▸ **EXERCISE DIRECTIONS**
Read the data below line by line and state how many lines hold "none". Nothing else belongs in the answer.

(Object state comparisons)
──────────

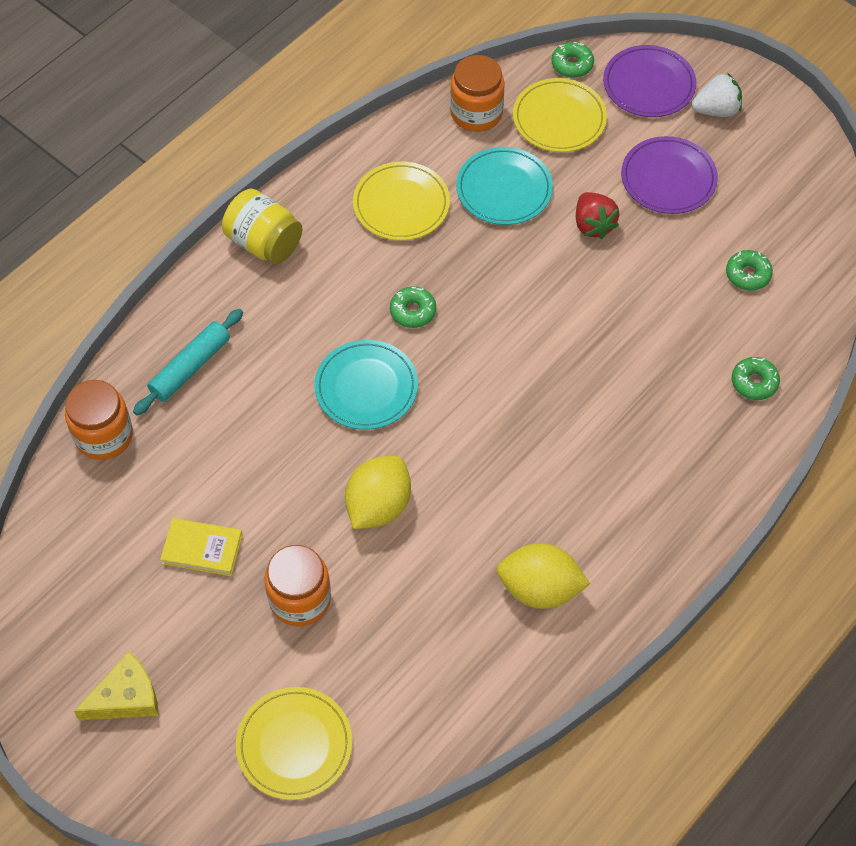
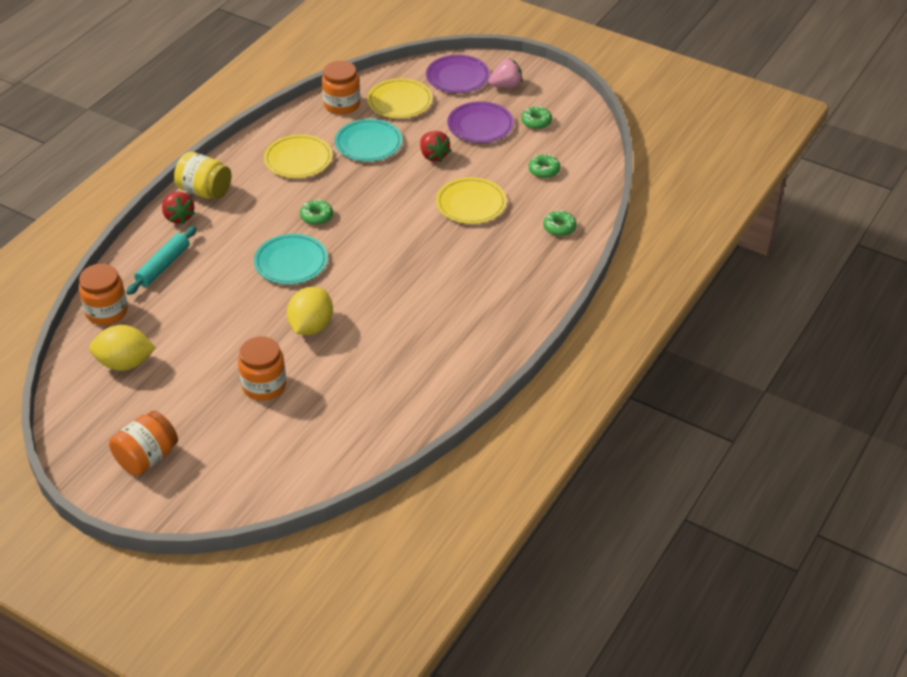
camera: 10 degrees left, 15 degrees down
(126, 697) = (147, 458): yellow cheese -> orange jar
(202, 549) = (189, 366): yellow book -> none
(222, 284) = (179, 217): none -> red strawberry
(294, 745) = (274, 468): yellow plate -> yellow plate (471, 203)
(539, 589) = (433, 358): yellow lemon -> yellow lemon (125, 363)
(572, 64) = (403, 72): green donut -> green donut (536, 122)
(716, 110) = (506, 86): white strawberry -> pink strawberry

──────────

▸ **OUTPUT OF THE TASK**
2